◆ DATASET SECTION ◆
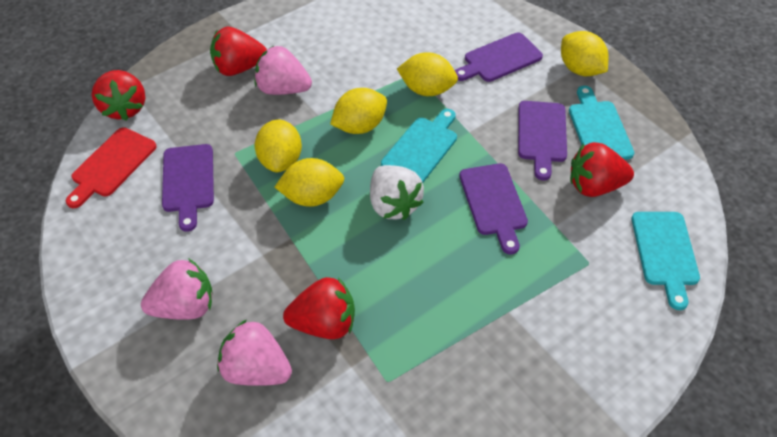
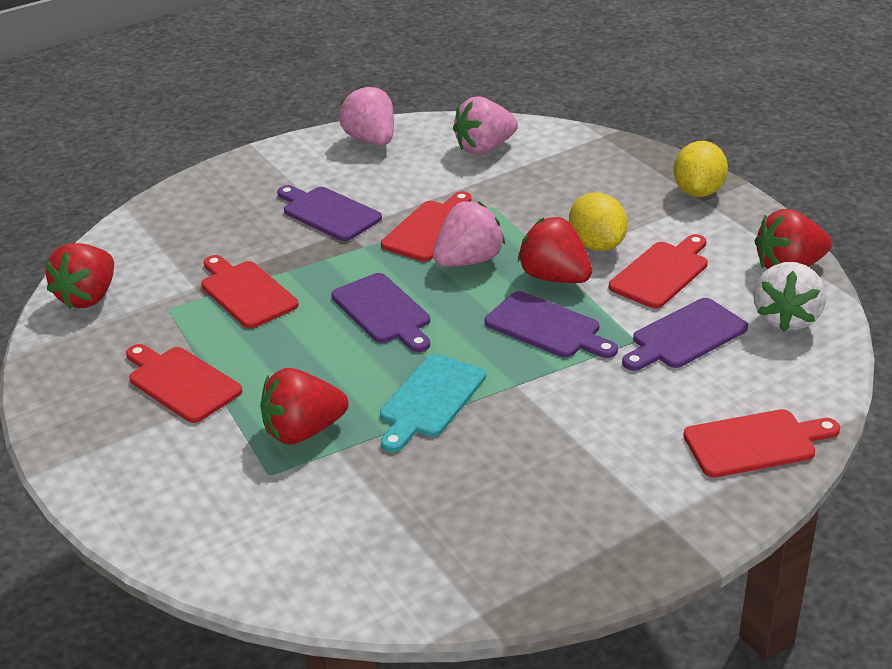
red cutting board: 1 -> 5
turquoise cutting board: 3 -> 1
yellow lemon: 5 -> 2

◆ INSTRUCTIONS TO FOLLOW ◆
Since the pictures are not wanted, give the material again exactly without them.

◆ TASK SOLUTION ◆
red cutting board: 1 -> 5
turquoise cutting board: 3 -> 1
yellow lemon: 5 -> 2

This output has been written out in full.